╭─ Records for this exercise

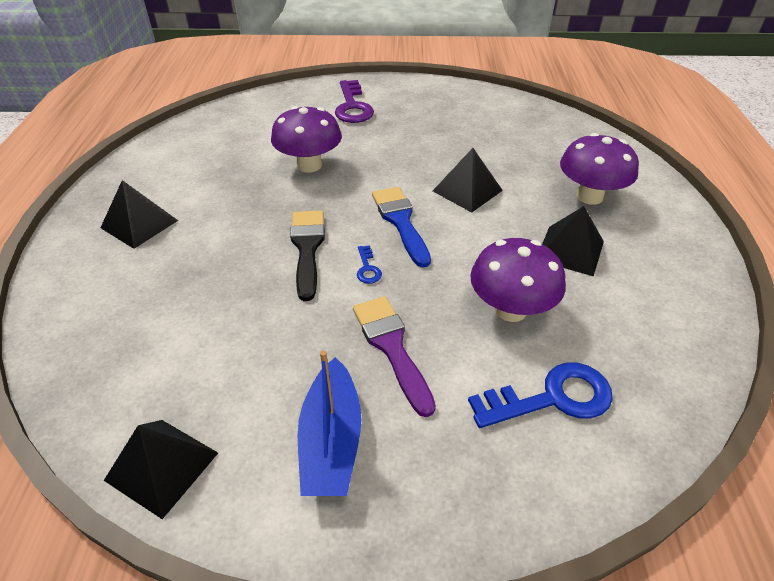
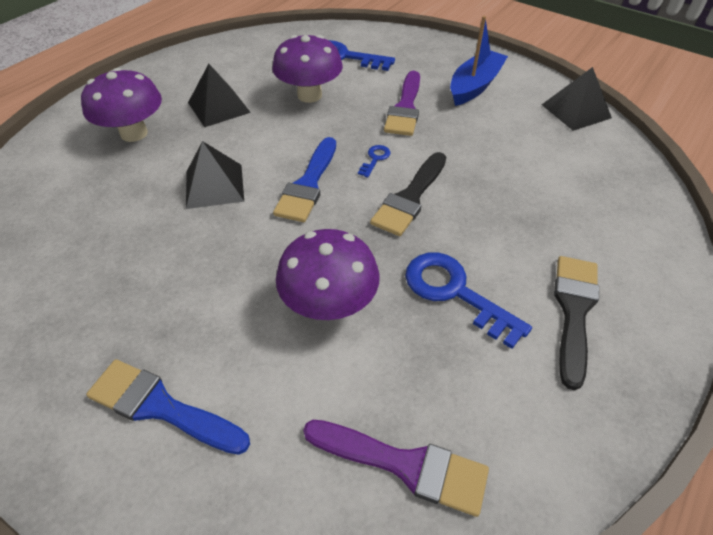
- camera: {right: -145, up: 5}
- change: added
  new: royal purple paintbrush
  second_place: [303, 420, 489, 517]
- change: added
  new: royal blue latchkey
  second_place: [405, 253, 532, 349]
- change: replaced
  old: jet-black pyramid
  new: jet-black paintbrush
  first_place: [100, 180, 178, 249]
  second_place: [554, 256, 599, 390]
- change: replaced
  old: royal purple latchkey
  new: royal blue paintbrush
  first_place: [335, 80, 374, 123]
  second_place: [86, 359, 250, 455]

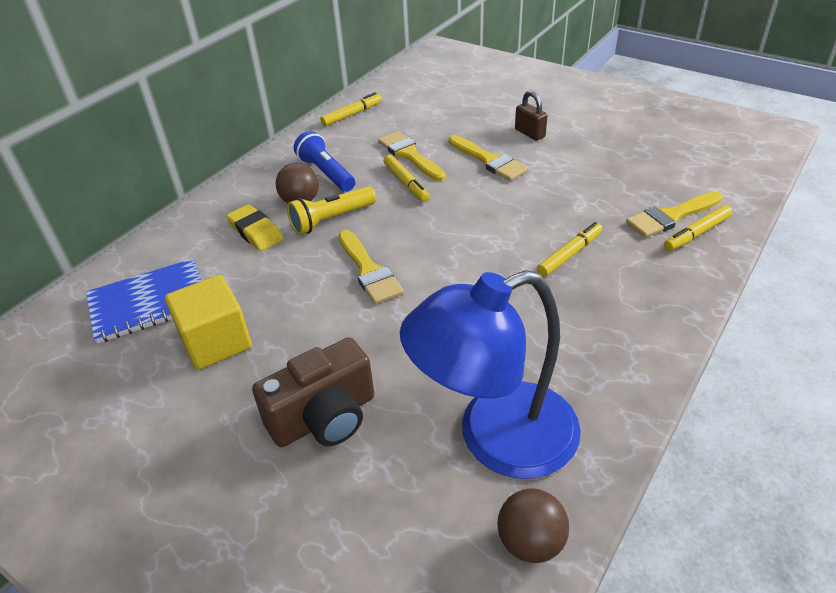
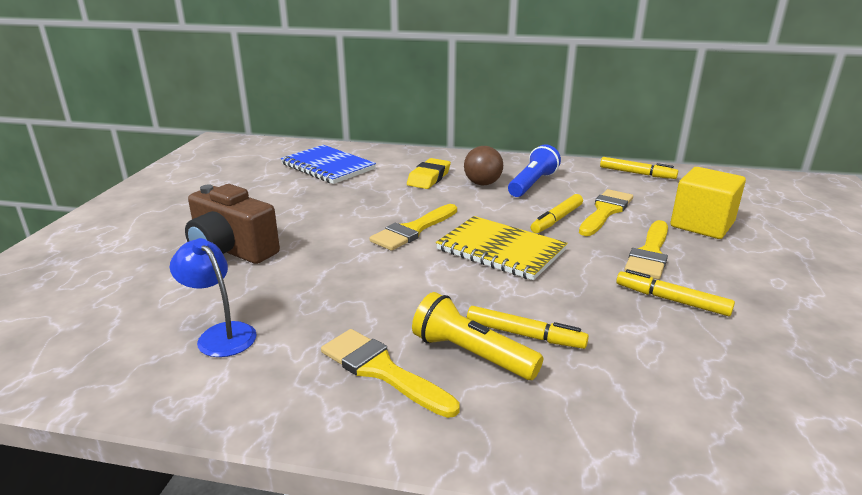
- camera: {right: 65, up: -15}
- change: removed
  old: dark brown ball
  first_place: [497, 489, 569, 563]
- change: removed
  old: dark brown padlock
  first_place: [515, 90, 547, 141]
- change: added
  new: yellow notebook
  second_place: [436, 216, 568, 280]
- change: moved
  old: yellow cube
  first_place: [165, 275, 252, 370]
  second_place: [670, 167, 746, 239]
- change: moved
  old: yellow flashlight
  first_place: [287, 186, 376, 235]
  second_place: [412, 292, 543, 380]
- change: moved
  old: yellow paintbrush
  first_place: [626, 192, 723, 238]
  second_place: [321, 329, 460, 418]
- change: moved
  old: yellow felt pen
  first_place: [664, 205, 733, 251]
  second_place: [616, 269, 735, 316]
- change: resized
  old: royal blue reading lamp
  first_place: [400, 270, 581, 479]
  second_place: [170, 238, 256, 357]
  factor: 0.47

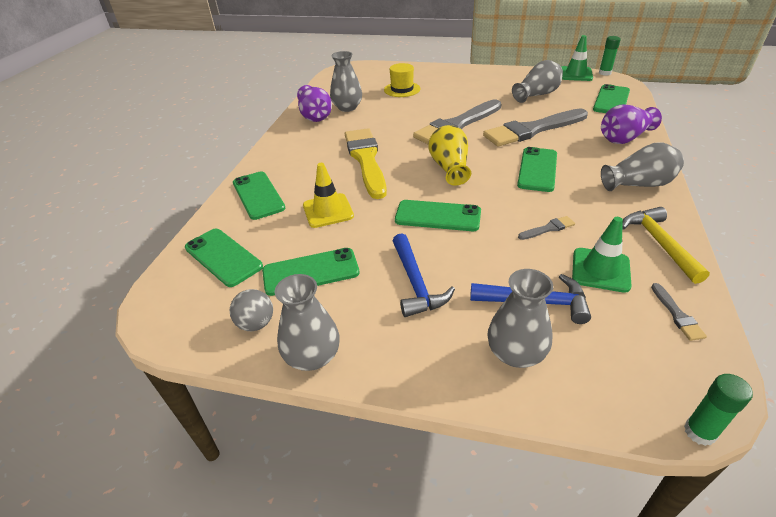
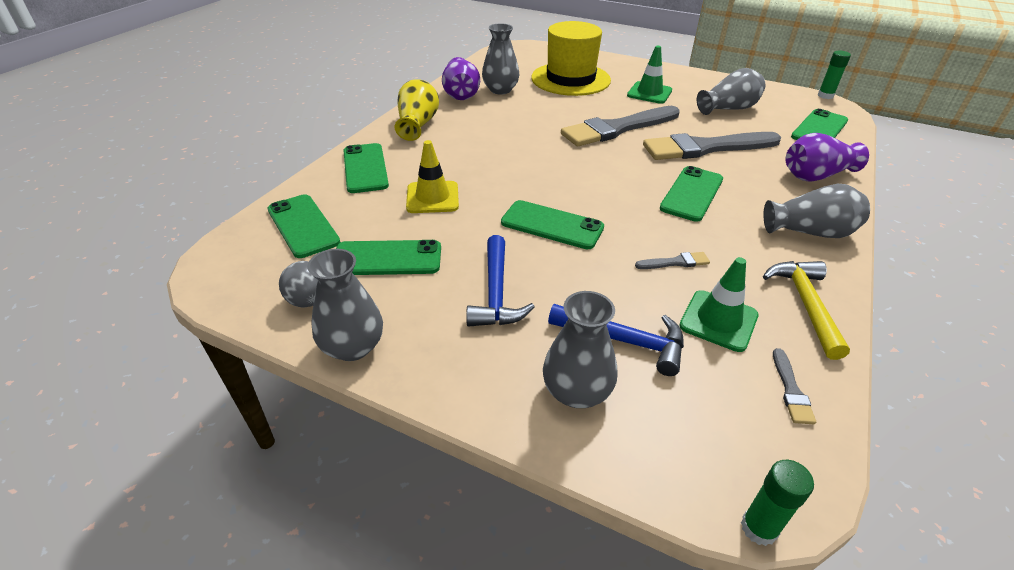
- camera: {right: 10, up: 0}
- change: removed
  old: yellow paintbrush
  first_place: [345, 128, 387, 199]
- change: moved
  old: yellow flower vase
  first_place: [429, 125, 471, 186]
  second_place: [394, 79, 439, 141]
- change: moved
  old: emerald traffic cone
  first_place: [561, 35, 593, 81]
  second_place: [627, 46, 672, 104]
- change: resized
  old: yellow hat
  first_place: [384, 63, 420, 97]
  second_place: [531, 21, 611, 96]
  factor: 1.84

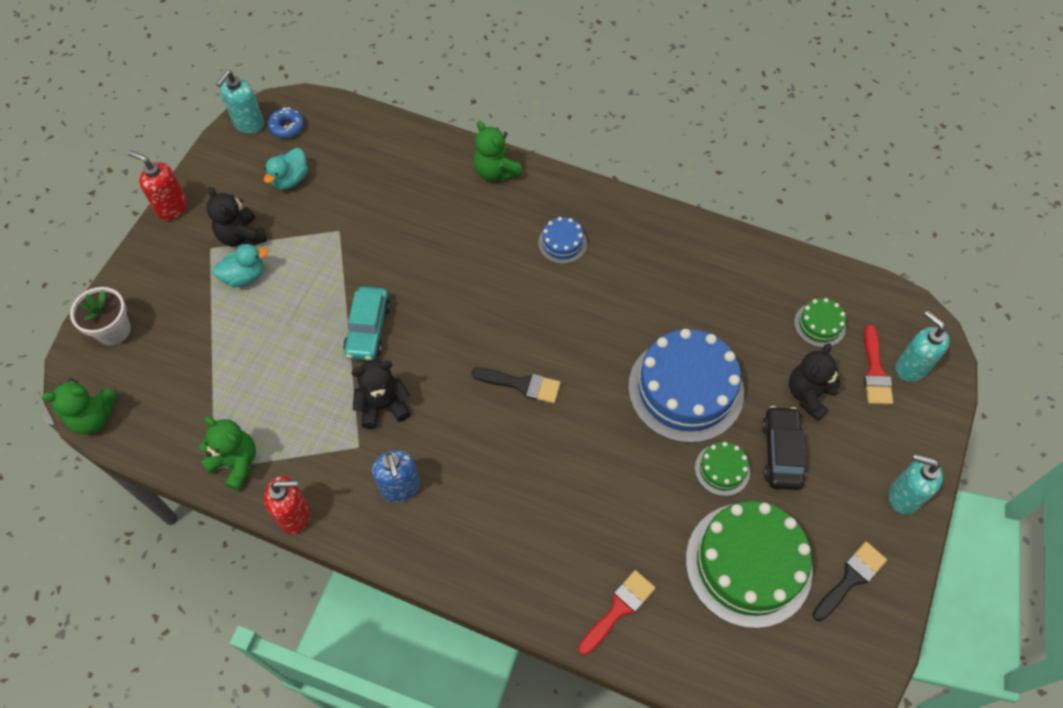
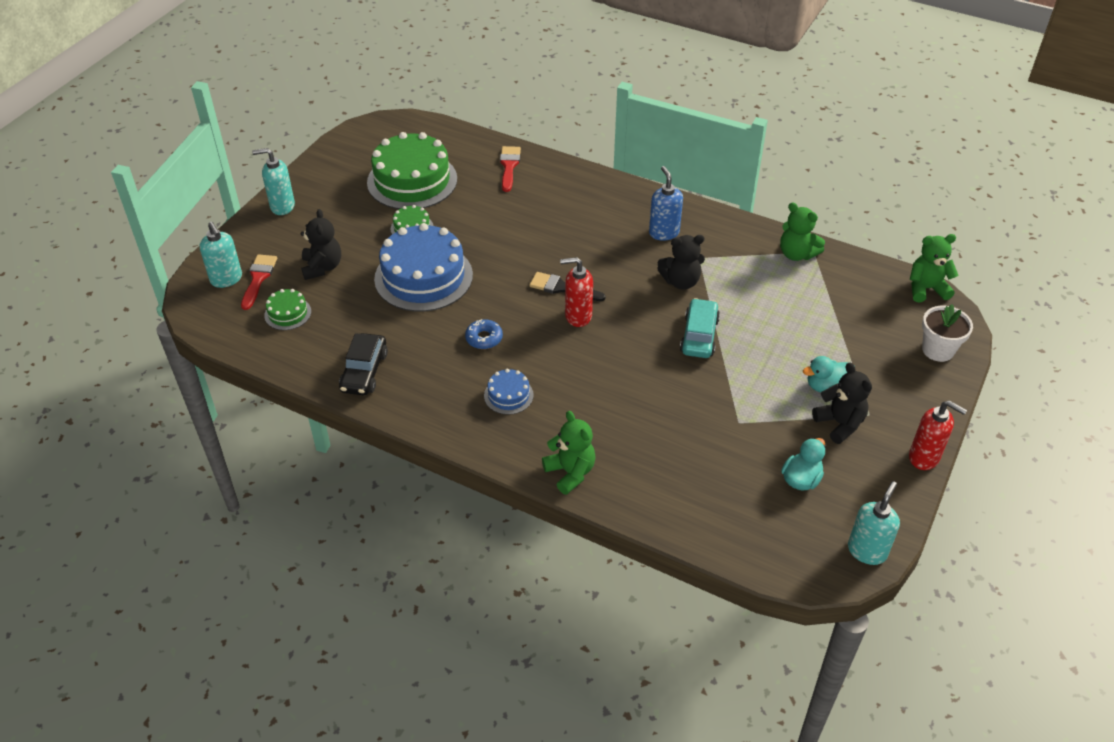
- camera: {right: -175, up: -15}
- change: removed
  old: jet-black paintbrush
  first_place: [813, 542, 887, 621]
- change: moved
  old: red soap pump
  first_place: [264, 476, 310, 534]
  second_place: [560, 257, 593, 327]
- change: moved
  old: royal blue doughnut
  first_place: [268, 107, 304, 138]
  second_place: [465, 319, 503, 349]
- change: moved
  old: jet-black car
  first_place: [762, 406, 806, 490]
  second_place: [339, 333, 388, 395]
- change: turned
  old: red paintbrush
  first_place: [578, 570, 655, 655]
  second_place: [500, 146, 521, 192]
  degrees: 135
- change: turned
  old: jet-black stuffed bear
  first_place: [789, 343, 840, 421]
  second_place: [301, 209, 341, 280]
  degrees: -45
- change: turned
  old: aqua soap pump
  first_place: [889, 454, 943, 515]
  second_place: [252, 148, 295, 215]
  degrees: 150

╰─

Assignment:
Copy out every line of the data in which the word "purple" is found.

Output below:
  new: royal purple paintbrush
  old: royal purple latchkey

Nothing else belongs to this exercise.